Records from a data collection
BEGIN
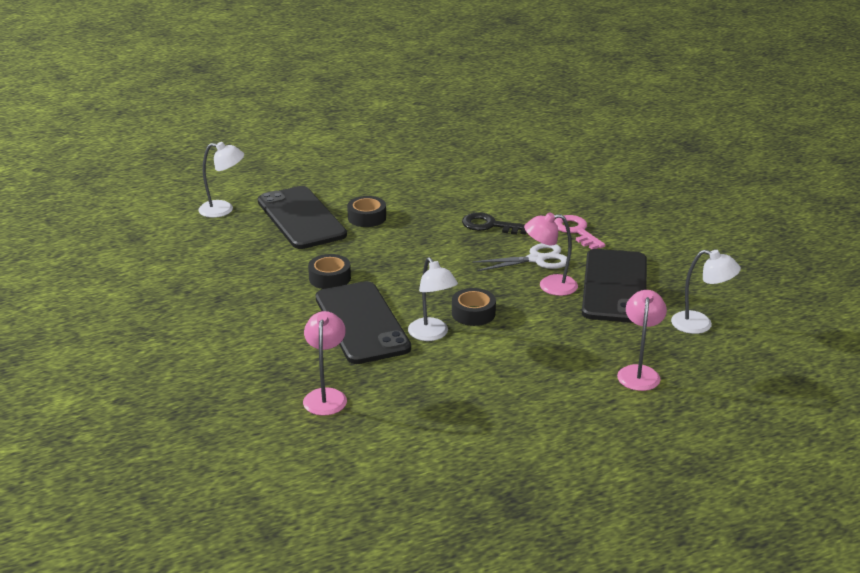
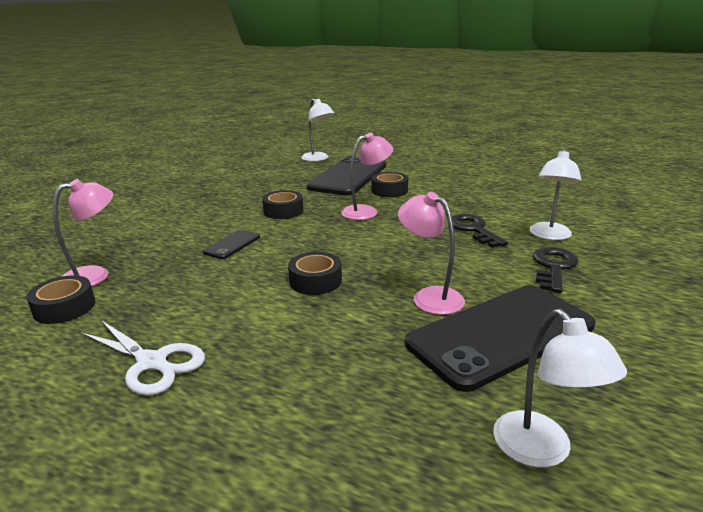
camera: 50 degrees right, 5 degrees down
black phone [315,281,411,364] -> black phone [203,230,260,259], size x0.43
white lamp [408,257,458,341] -> white lamp moved to [530,149,582,240]
white scissors [472,243,567,271] -> white scissors moved to [80,320,205,396]
pink key [554,215,605,249] -> black key [533,247,578,293]
pink lamp [617,290,667,391] -> pink lamp moved to [341,133,393,220]
none -> black tape [27,275,95,324]

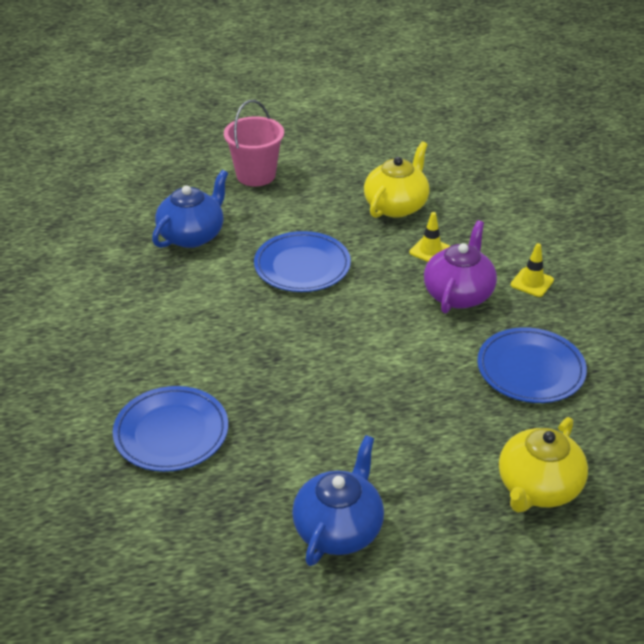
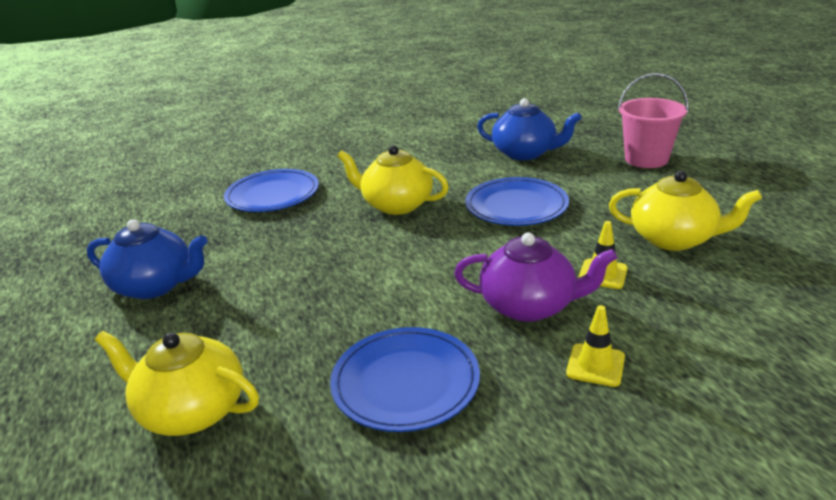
camera: 80 degrees right, 10 degrees down
none -> yellow teapot [337,145,449,215]

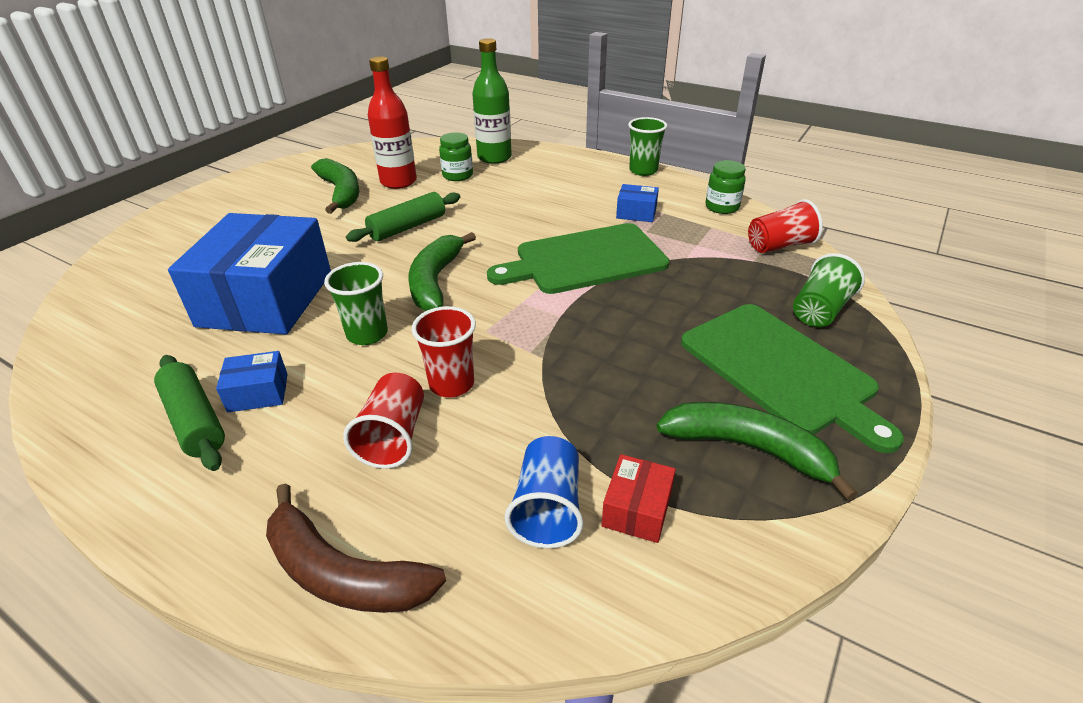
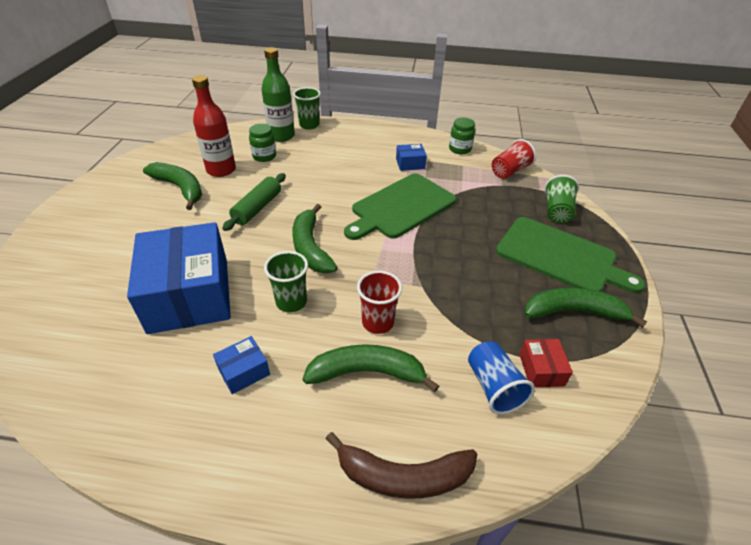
camera: 25 degrees left, 5 degrees up
green rolling pin [154,355,225,471] -> none
red cup [343,373,424,469] -> green banana [302,344,439,392]
green cup [628,117,667,176] -> green cup moved to [293,87,321,130]

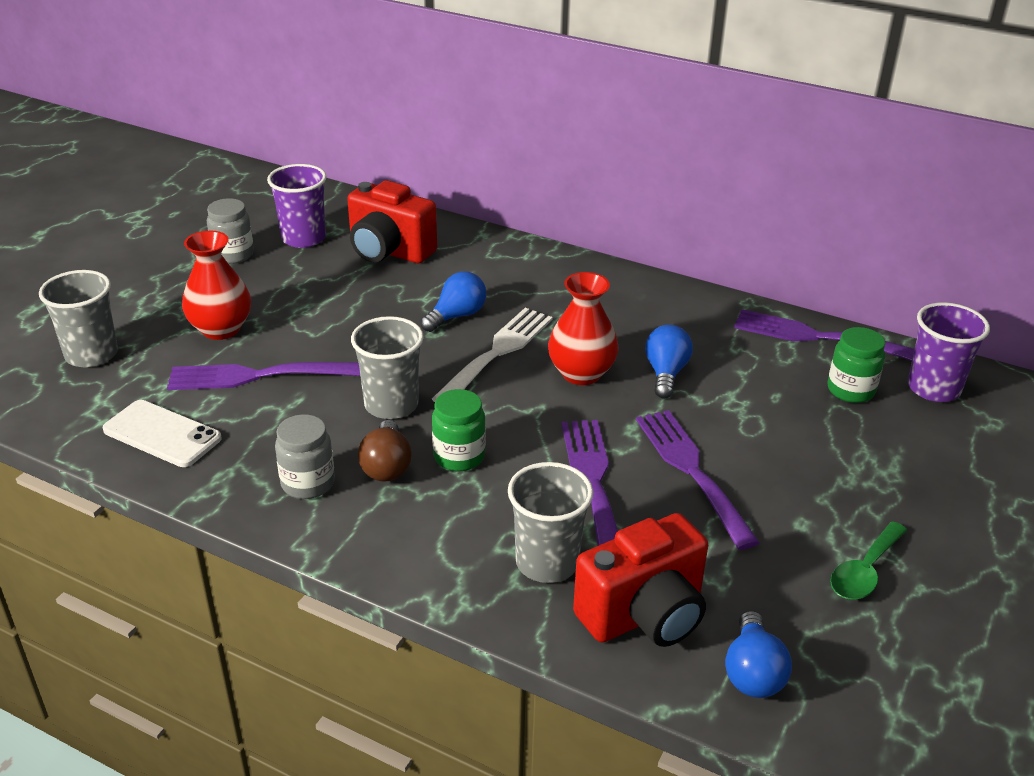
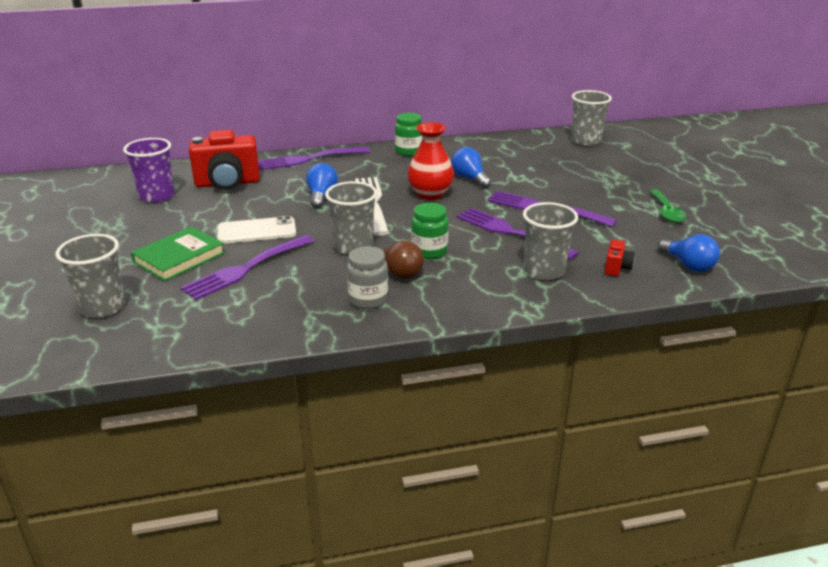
camera: 40 degrees left, 5 degrees down
white phone [102,400,222,467] -> white phone moved to [217,216,296,244]
red vase [182,231,251,340] -> green book [131,226,225,281]
grey jar [207,198,254,264] -> none
red camera [573,513,708,647] -> red camera [604,240,635,276], size x0.45
purple fork [734,309,914,361] -> purple fork moved to [258,147,370,170]
green jar [827,327,885,403] -> green jar moved to [395,113,423,156]
purple cup [907,302,990,402] -> grey cup [571,90,612,146]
END
**Exercise aim:**
Search the records for the string "purple" and report each line that has it.

**Your solution:**
purple fork [734,309,914,361] -> purple fork moved to [258,147,370,170]
purple cup [907,302,990,402] -> grey cup [571,90,612,146]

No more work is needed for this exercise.